What you have to do:
Return only the lines below starting at the line containing "none -> red brick A1:C1 level 1" and ending at the line containing "none -> green brick A10:B10 level 3", both included, exactly as they are and with no pictures.

[Scene comparison data]
[Start of Attachment]

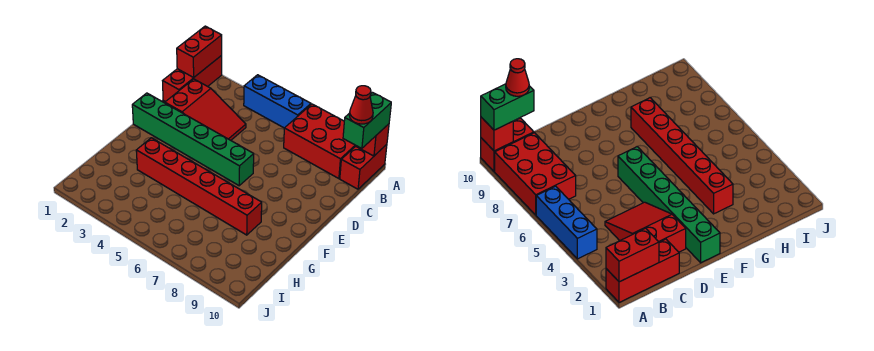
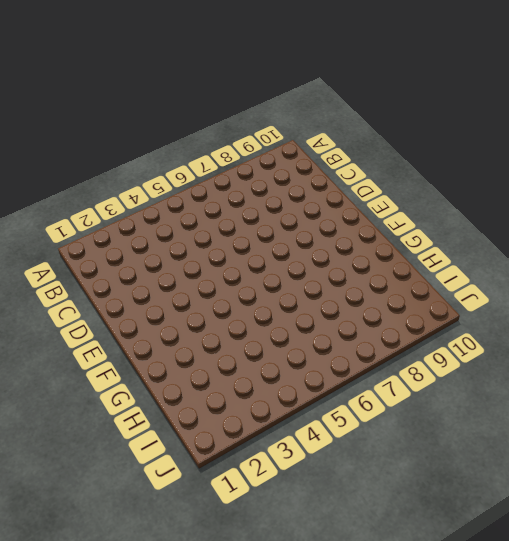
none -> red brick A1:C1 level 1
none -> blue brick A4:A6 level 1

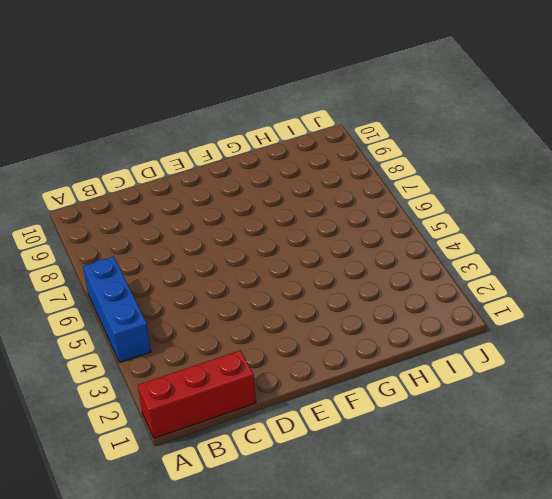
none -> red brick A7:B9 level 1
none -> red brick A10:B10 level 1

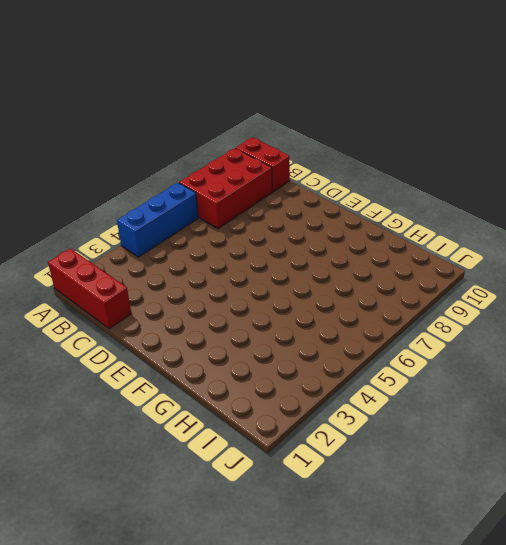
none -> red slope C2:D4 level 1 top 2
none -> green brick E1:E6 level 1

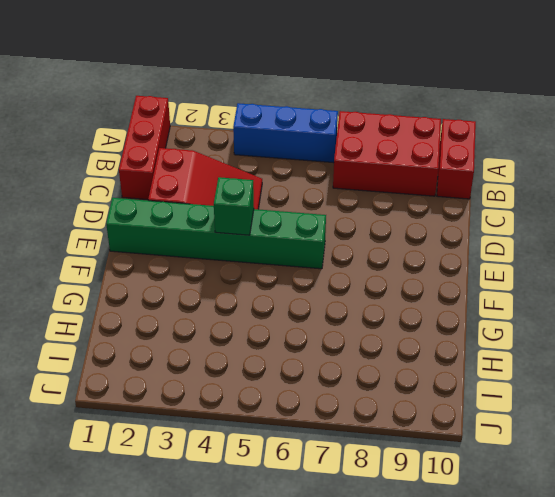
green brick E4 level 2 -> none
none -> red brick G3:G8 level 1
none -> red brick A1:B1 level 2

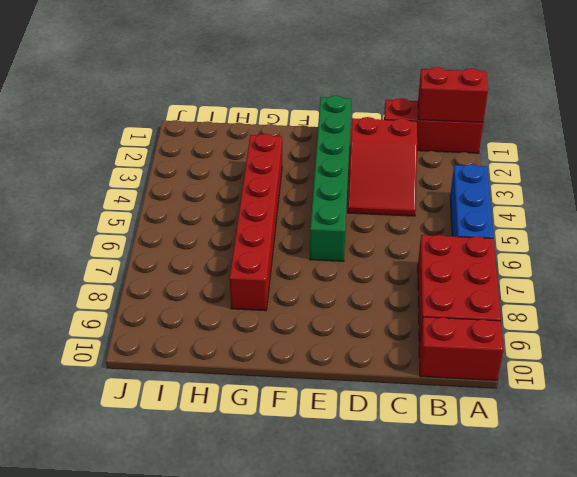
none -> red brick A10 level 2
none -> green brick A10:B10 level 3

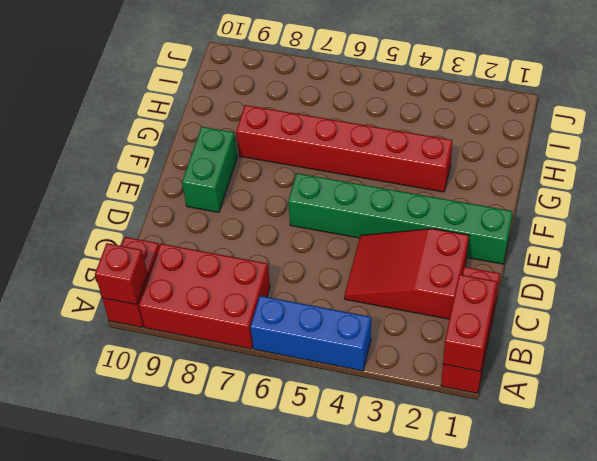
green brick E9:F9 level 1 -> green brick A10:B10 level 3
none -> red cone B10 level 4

[End of Attachment]
[Start of Attachment]

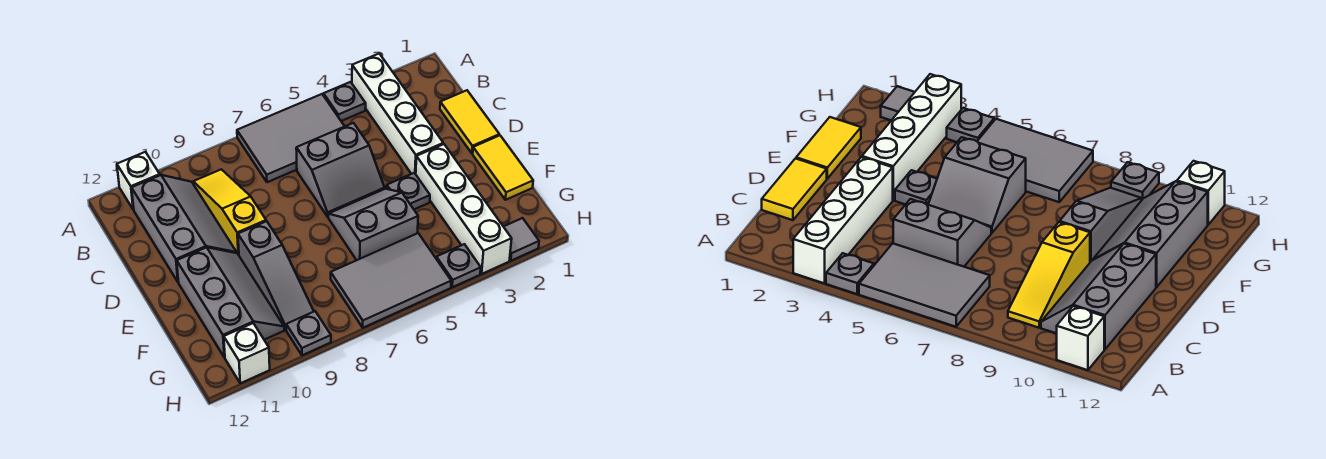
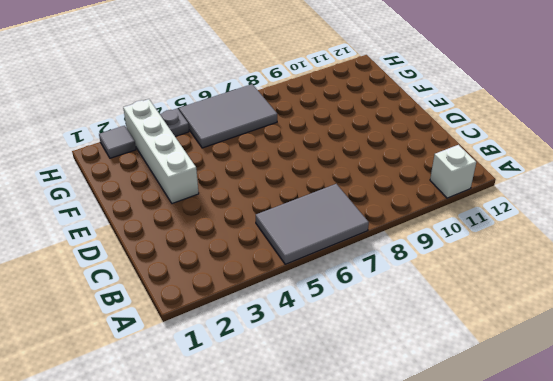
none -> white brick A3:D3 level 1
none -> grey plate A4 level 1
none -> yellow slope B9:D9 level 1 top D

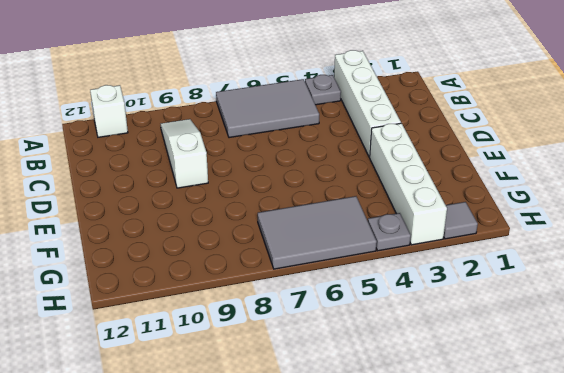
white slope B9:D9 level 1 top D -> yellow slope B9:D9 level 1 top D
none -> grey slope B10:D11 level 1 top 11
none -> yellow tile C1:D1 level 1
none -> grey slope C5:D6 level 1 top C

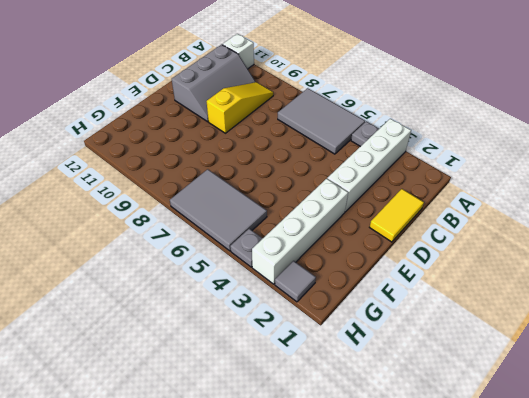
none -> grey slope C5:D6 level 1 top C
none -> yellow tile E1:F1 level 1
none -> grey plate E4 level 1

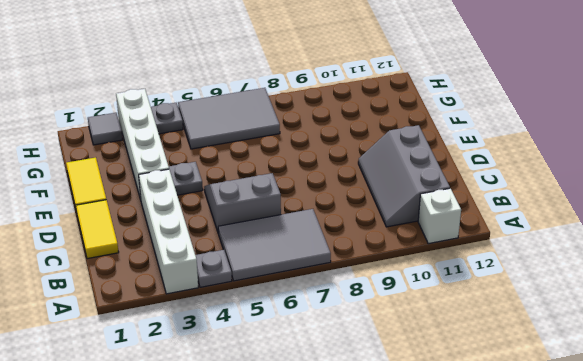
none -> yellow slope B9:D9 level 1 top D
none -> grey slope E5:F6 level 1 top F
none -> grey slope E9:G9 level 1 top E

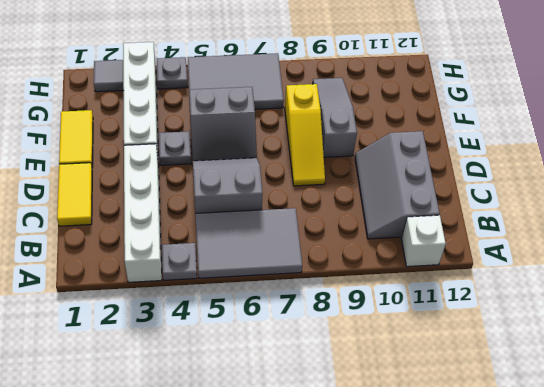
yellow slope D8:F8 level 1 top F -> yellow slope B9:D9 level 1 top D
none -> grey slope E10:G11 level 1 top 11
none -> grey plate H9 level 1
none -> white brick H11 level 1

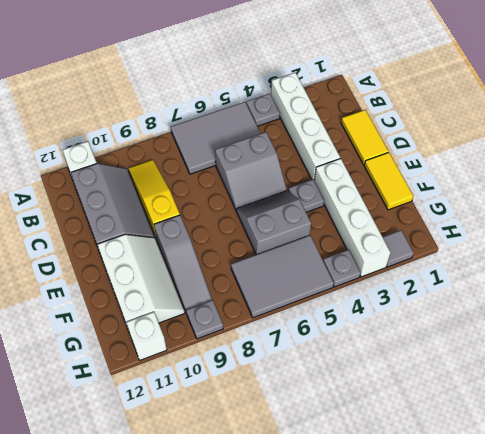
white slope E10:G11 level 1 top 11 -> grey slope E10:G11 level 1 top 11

[End of Attachment]

Task response:
none -> red brick A1:C1 level 1
none -> blue brick A4:A6 level 1

none -> red brick A7:B9 level 1
none -> red brick A10:B10 level 1

none -> red slope C2:D4 level 1 top 2
none -> green brick E1:E6 level 1

green brick E4 level 2 -> none
none -> red brick G3:G8 level 1
none -> red brick A1:B1 level 2

none -> red brick A10 level 2
none -> green brick A10:B10 level 3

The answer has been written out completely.